Activity
Only the lines from the start of the entries through the line with "D201: none -> schottky SS34 (A LX, K VS)" are wanted; please output them exactly.

*** Opening The records ***

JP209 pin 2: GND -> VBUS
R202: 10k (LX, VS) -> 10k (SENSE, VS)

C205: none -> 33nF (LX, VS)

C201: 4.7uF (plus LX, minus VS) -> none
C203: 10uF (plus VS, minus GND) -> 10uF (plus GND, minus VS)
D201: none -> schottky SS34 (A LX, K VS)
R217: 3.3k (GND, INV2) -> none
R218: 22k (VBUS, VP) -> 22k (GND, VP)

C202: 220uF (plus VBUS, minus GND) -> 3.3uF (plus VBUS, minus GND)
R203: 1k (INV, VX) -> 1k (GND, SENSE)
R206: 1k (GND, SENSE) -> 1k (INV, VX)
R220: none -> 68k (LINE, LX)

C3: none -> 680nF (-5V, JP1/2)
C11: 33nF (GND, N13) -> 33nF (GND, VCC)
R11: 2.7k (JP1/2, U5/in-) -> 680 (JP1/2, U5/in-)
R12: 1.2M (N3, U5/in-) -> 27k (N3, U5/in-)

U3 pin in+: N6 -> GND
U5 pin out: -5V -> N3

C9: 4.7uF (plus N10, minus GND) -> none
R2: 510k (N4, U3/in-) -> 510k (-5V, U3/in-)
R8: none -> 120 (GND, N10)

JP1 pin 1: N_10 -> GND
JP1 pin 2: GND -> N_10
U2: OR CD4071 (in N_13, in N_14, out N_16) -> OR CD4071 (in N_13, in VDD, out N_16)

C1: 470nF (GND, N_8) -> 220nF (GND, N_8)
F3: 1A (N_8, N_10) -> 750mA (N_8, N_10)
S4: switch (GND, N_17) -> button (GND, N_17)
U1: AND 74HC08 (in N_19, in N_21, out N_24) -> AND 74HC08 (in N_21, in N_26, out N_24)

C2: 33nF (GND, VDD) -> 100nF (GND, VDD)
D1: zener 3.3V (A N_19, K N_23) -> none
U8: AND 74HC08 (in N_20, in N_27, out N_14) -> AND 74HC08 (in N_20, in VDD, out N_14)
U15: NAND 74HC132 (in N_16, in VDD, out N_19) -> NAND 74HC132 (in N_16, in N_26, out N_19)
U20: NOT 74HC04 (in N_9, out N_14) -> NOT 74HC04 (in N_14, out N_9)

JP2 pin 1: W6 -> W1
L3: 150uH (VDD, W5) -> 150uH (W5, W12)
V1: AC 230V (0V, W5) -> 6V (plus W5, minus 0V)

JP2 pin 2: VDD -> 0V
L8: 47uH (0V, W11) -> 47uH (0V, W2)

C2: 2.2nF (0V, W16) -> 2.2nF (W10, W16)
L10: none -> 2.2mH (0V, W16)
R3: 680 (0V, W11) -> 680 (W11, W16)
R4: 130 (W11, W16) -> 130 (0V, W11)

*** Closing The records ***

Solution to this problem
JP209 pin 2: GND -> VBUS
R202: 10k (LX, VS) -> 10k (SENSE, VS)

C205: none -> 33nF (LX, VS)

C201: 4.7uF (plus LX, minus VS) -> none
C203: 10uF (plus VS, minus GND) -> 10uF (plus GND, minus VS)
D201: none -> schottky SS34 (A LX, K VS)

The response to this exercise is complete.